*SOURCE MATERIAL*
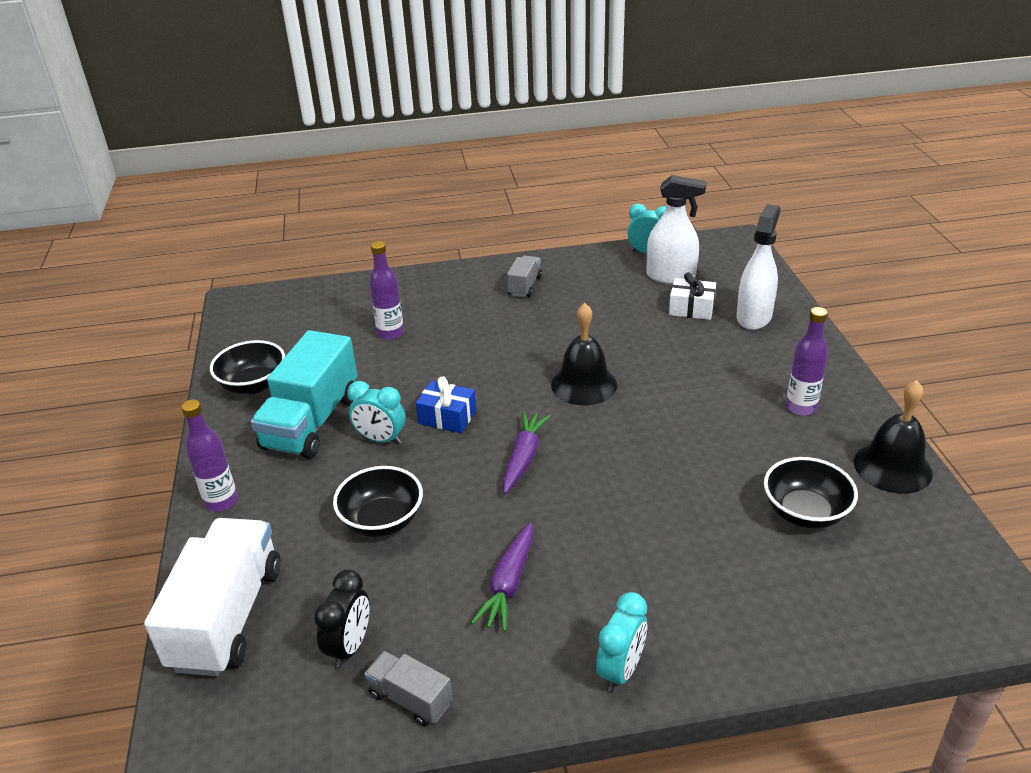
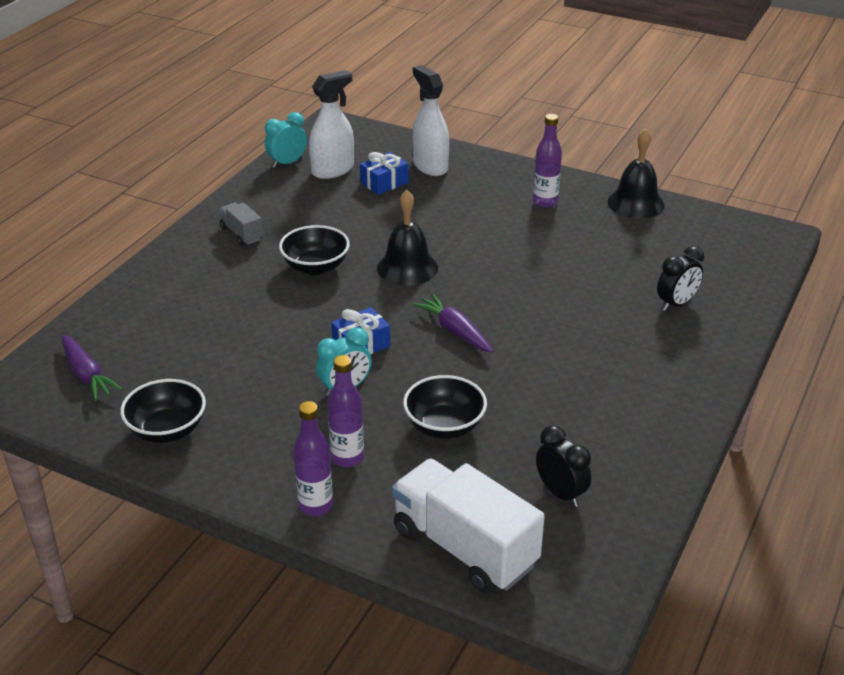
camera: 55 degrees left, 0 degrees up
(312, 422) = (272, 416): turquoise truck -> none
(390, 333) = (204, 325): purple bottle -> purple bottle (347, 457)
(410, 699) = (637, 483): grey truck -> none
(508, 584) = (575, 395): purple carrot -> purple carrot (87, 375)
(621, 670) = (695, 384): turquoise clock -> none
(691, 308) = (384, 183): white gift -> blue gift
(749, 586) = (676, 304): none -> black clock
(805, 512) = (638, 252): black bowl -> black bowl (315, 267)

==

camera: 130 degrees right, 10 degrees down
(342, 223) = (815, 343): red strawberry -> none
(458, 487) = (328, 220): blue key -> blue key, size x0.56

--

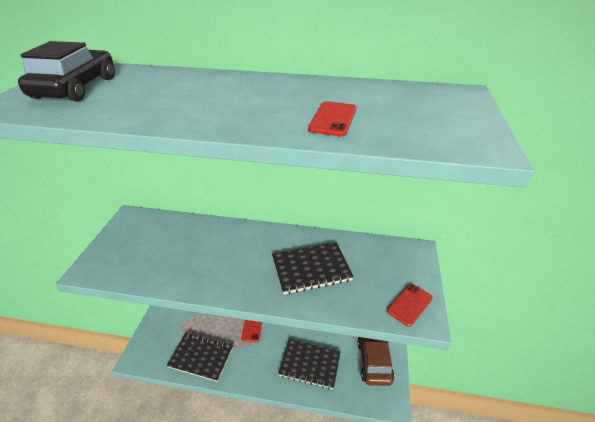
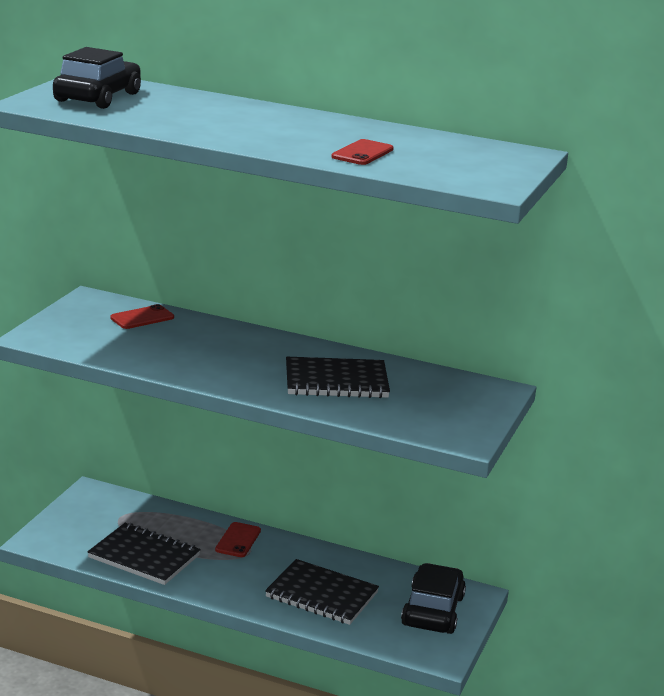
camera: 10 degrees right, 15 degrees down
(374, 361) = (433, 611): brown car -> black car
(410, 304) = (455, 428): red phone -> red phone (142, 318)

*TASK BRIEF*
Return exactly the lines above from the line that has "(410, 699) = (637, 483): grey truck -> none" through the line that has "(805, 512) = (638, 252): black", inclusive, and nothing else.

*YOUR SOLUTION*
(410, 699) = (637, 483): grey truck -> none
(508, 584) = (575, 395): purple carrot -> purple carrot (87, 375)
(621, 670) = (695, 384): turquoise clock -> none
(691, 308) = (384, 183): white gift -> blue gift
(749, 586) = (676, 304): none -> black clock
(805, 512) = (638, 252): black bowl -> black bowl (315, 267)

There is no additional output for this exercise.